start Input rows

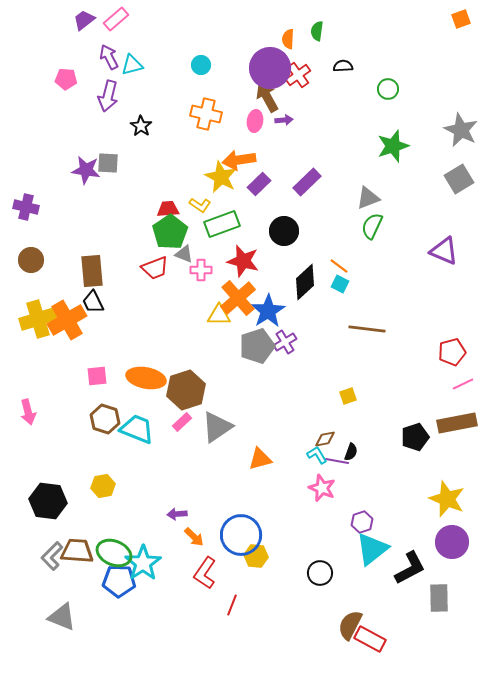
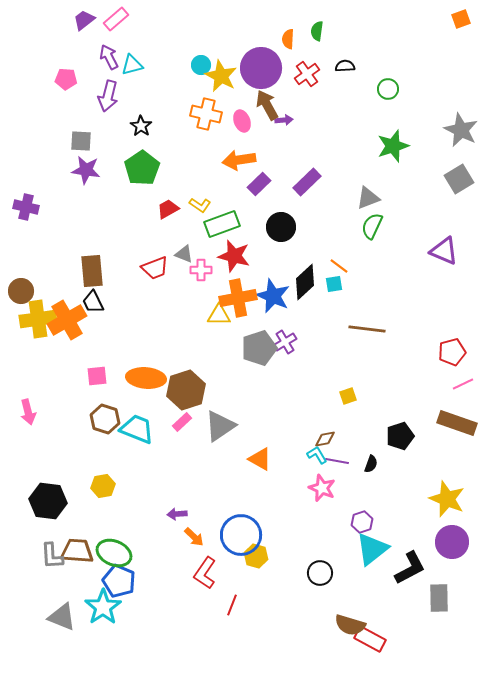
black semicircle at (343, 66): moved 2 px right
purple circle at (270, 68): moved 9 px left
red cross at (298, 75): moved 9 px right, 1 px up
brown arrow at (267, 97): moved 8 px down
pink ellipse at (255, 121): moved 13 px left; rotated 30 degrees counterclockwise
gray square at (108, 163): moved 27 px left, 22 px up
yellow star at (221, 177): moved 101 px up
red trapezoid at (168, 209): rotated 25 degrees counterclockwise
black circle at (284, 231): moved 3 px left, 4 px up
green pentagon at (170, 232): moved 28 px left, 64 px up
brown circle at (31, 260): moved 10 px left, 31 px down
red star at (243, 261): moved 9 px left, 5 px up
cyan square at (340, 284): moved 6 px left; rotated 36 degrees counterclockwise
orange cross at (238, 298): rotated 30 degrees clockwise
blue star at (268, 311): moved 5 px right, 15 px up; rotated 16 degrees counterclockwise
yellow cross at (38, 319): rotated 9 degrees clockwise
gray pentagon at (257, 346): moved 2 px right, 2 px down
orange ellipse at (146, 378): rotated 6 degrees counterclockwise
brown rectangle at (457, 423): rotated 30 degrees clockwise
gray triangle at (217, 427): moved 3 px right, 1 px up
black pentagon at (415, 437): moved 15 px left, 1 px up
black semicircle at (351, 452): moved 20 px right, 12 px down
orange triangle at (260, 459): rotated 45 degrees clockwise
gray L-shape at (52, 556): rotated 48 degrees counterclockwise
yellow hexagon at (256, 556): rotated 10 degrees clockwise
cyan star at (143, 563): moved 40 px left, 44 px down
blue pentagon at (119, 581): rotated 20 degrees clockwise
brown semicircle at (350, 625): rotated 100 degrees counterclockwise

end Input rows

Directions for this task: Reproduce verbatim everything from the first of the lines above down to and including the line containing "cyan square at". Omit the pictures from your output.

Expected answer:
black semicircle at (343, 66): moved 2 px right
purple circle at (270, 68): moved 9 px left
red cross at (298, 75): moved 9 px right, 1 px up
brown arrow at (267, 97): moved 8 px down
pink ellipse at (255, 121): moved 13 px left; rotated 30 degrees counterclockwise
gray square at (108, 163): moved 27 px left, 22 px up
yellow star at (221, 177): moved 101 px up
red trapezoid at (168, 209): rotated 25 degrees counterclockwise
black circle at (284, 231): moved 3 px left, 4 px up
green pentagon at (170, 232): moved 28 px left, 64 px up
brown circle at (31, 260): moved 10 px left, 31 px down
red star at (243, 261): moved 9 px left, 5 px up
cyan square at (340, 284): moved 6 px left; rotated 36 degrees counterclockwise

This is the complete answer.